→ Data to examine:
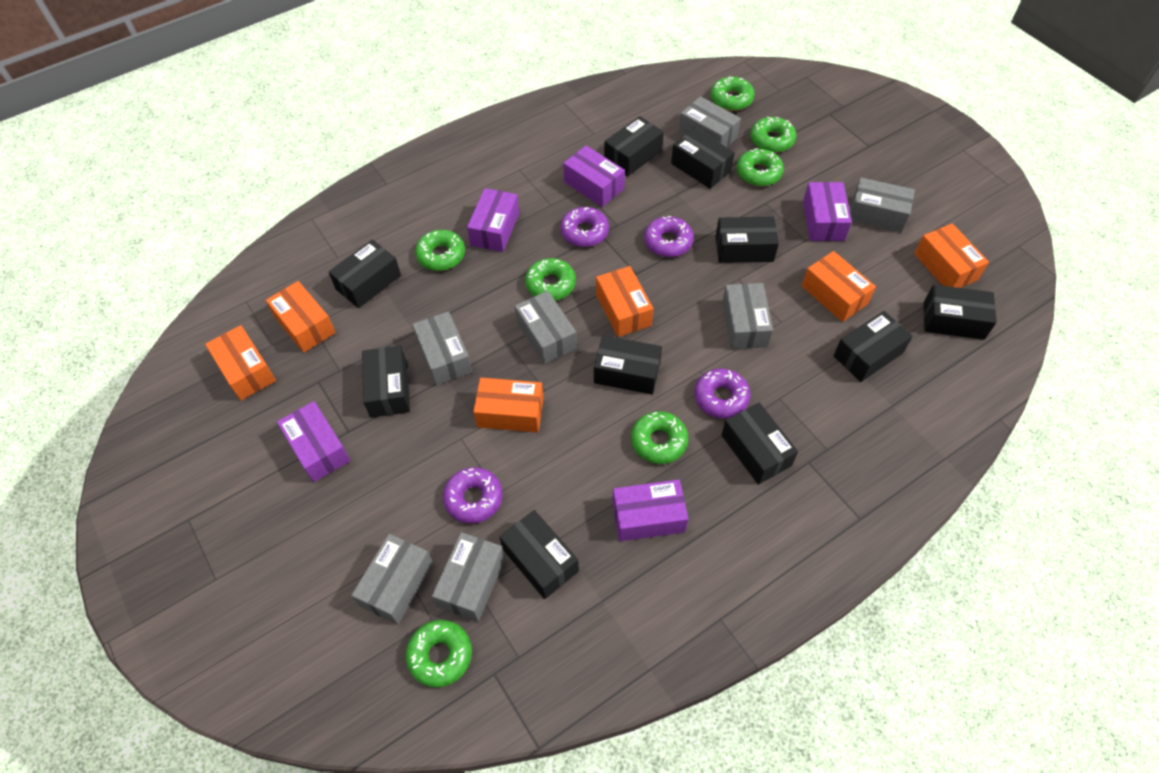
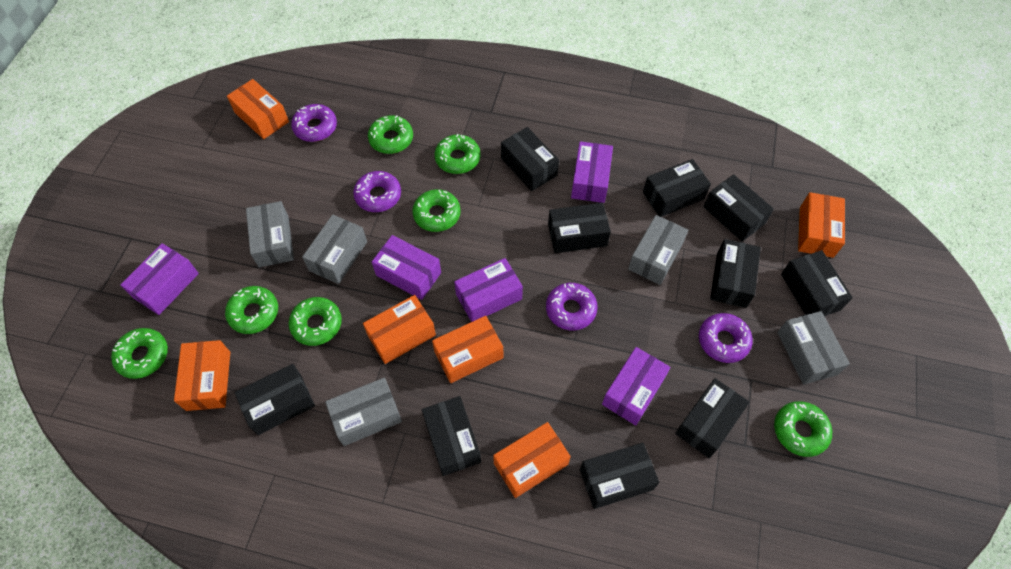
grey box: 7 -> 5

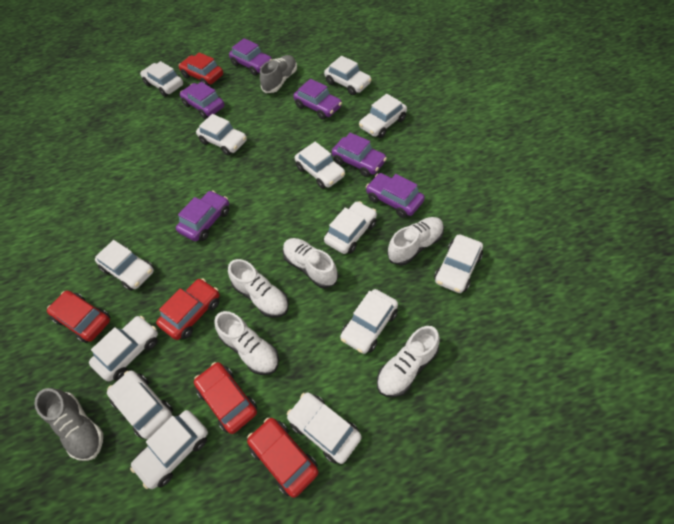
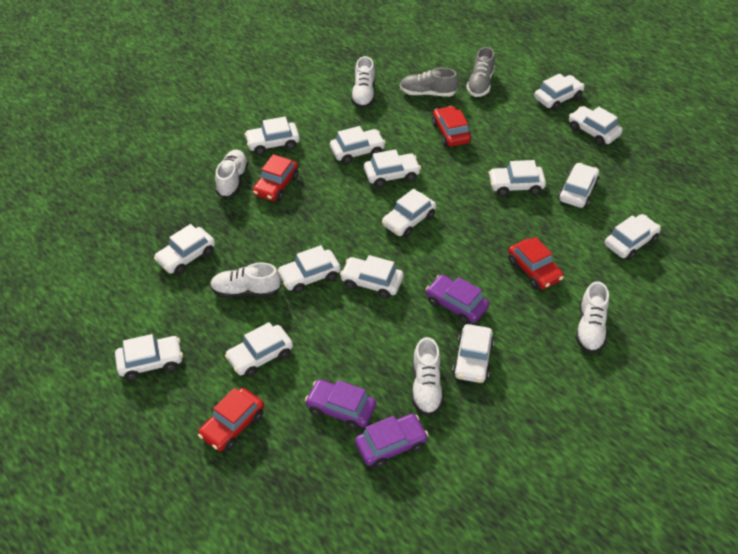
purple car: 6 -> 3
red car: 5 -> 4
white car: 13 -> 15

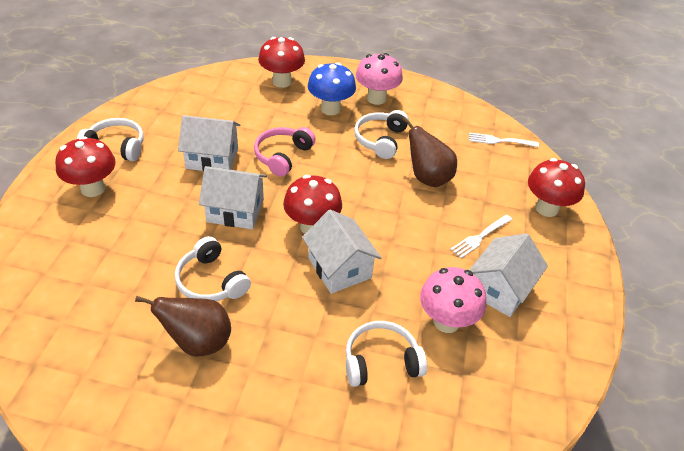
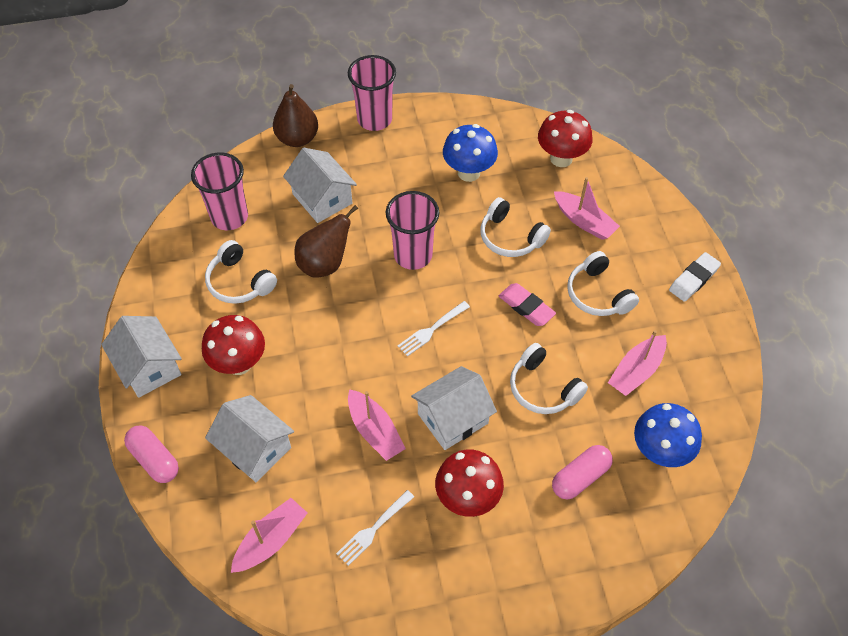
blue mushroom: 1 -> 2
pink boat: 0 -> 4
pink capsule: 0 -> 2
pink cup: 0 -> 3
pink eraser: 0 -> 1
pink headphones: 1 -> 0
pink mushroom: 2 -> 0
red mushroom: 4 -> 3
white eraser: 0 -> 1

→ Description of the task: Without carrying over any pictures, retype the records above exactly.

→ Answer box:
grey box: 7 -> 5

purple car: 6 -> 3
red car: 5 -> 4
white car: 13 -> 15

blue mushroom: 1 -> 2
pink boat: 0 -> 4
pink capsule: 0 -> 2
pink cup: 0 -> 3
pink eraser: 0 -> 1
pink headphones: 1 -> 0
pink mushroom: 2 -> 0
red mushroom: 4 -> 3
white eraser: 0 -> 1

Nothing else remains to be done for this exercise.